Records drawn from a dataset
##########
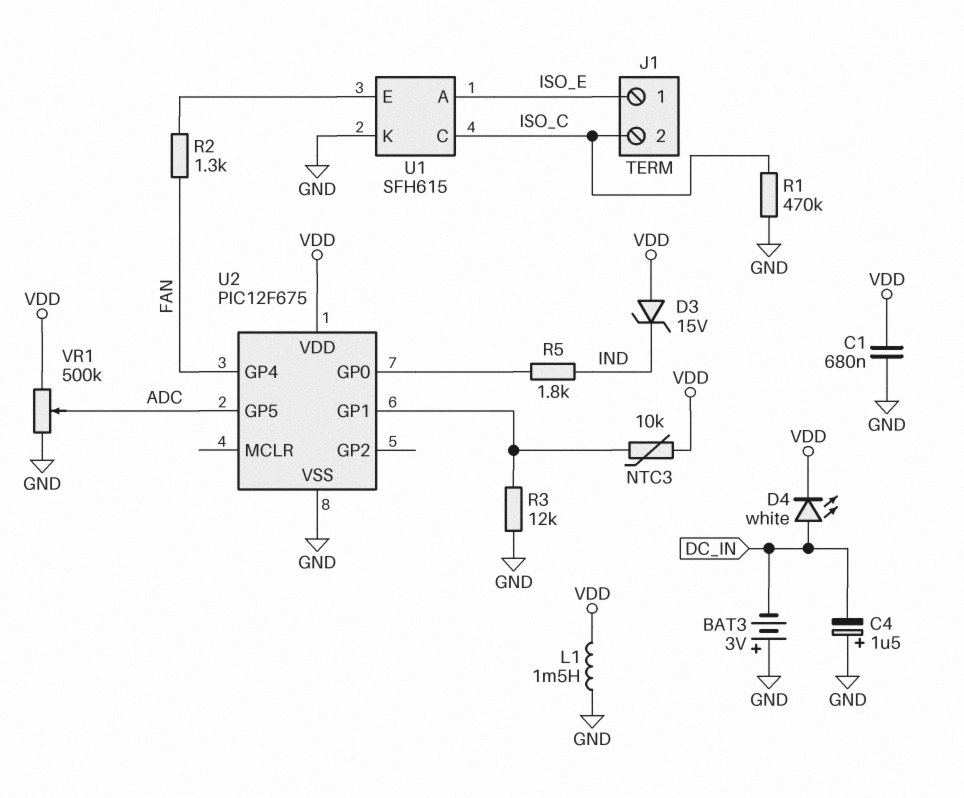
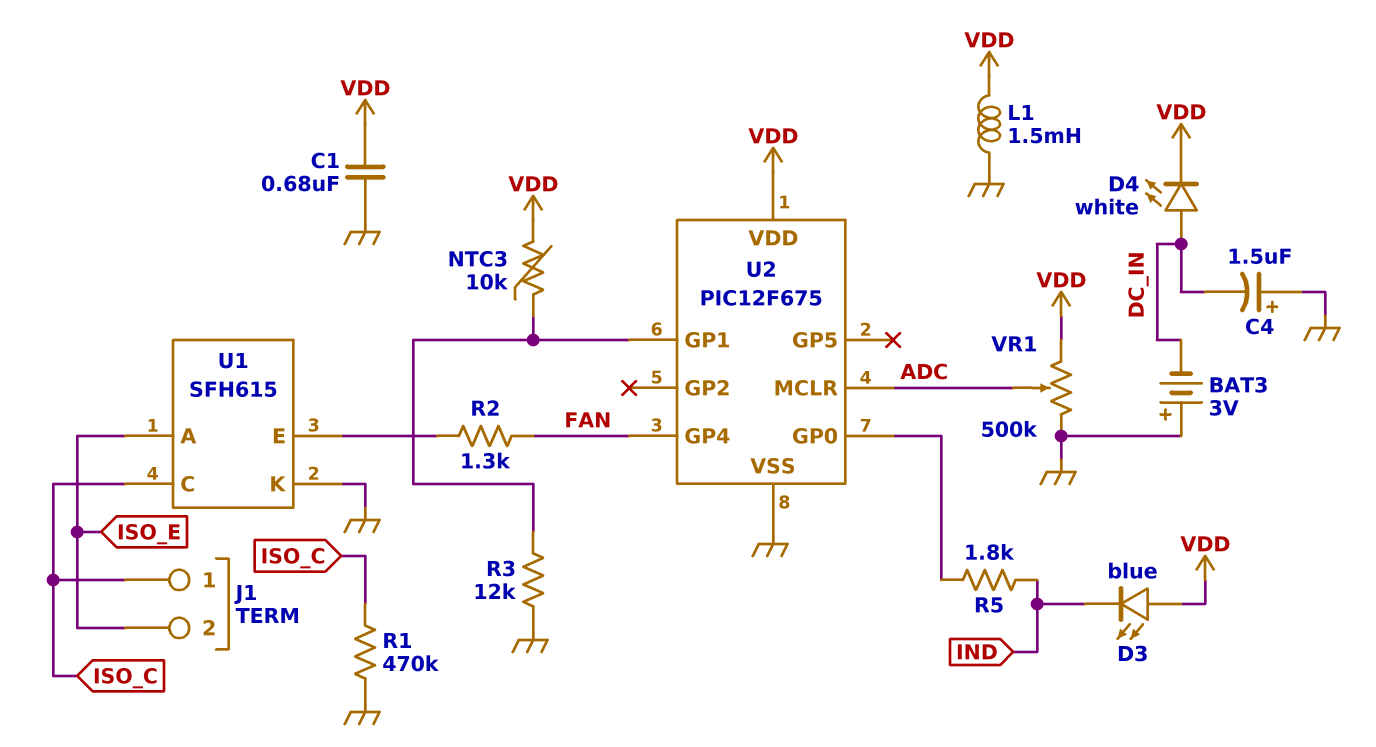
D3: zener 15V (A VDD, K IND) -> LED blue (A VDD, K IND)
J1 pin 1: ISO_E -> ISO_C
J1 pin 2: ISO_C -> ISO_E
U2 pin GP5: ADC -> none
U2 pin MCLR: none -> ADC

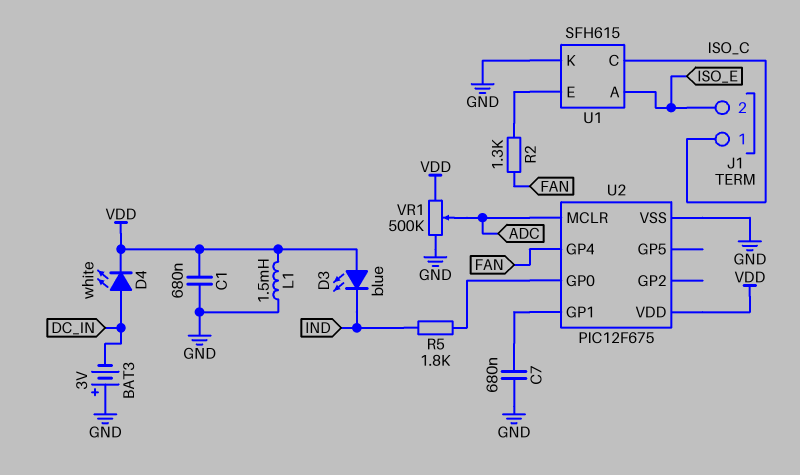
C4: 1.5uF (plus GND, minus DC_IN) -> none
C7: none -> 680nF (GND, U2/GP1)
NTC3: 10k (U2/GP1, VDD) -> none
R1: 470k (GND, ISO_C) -> none
R3: 12k (GND, U2/GP1) -> none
##########
Print exactly the lines from the one containing "U2 pin MCLR: none -> ADC" through the last line of the records, both included, and leave out the pictures.

U2 pin MCLR: none -> ADC

C4: 1.5uF (plus GND, minus DC_IN) -> none
C7: none -> 680nF (GND, U2/GP1)
NTC3: 10k (U2/GP1, VDD) -> none
R1: 470k (GND, ISO_C) -> none
R3: 12k (GND, U2/GP1) -> none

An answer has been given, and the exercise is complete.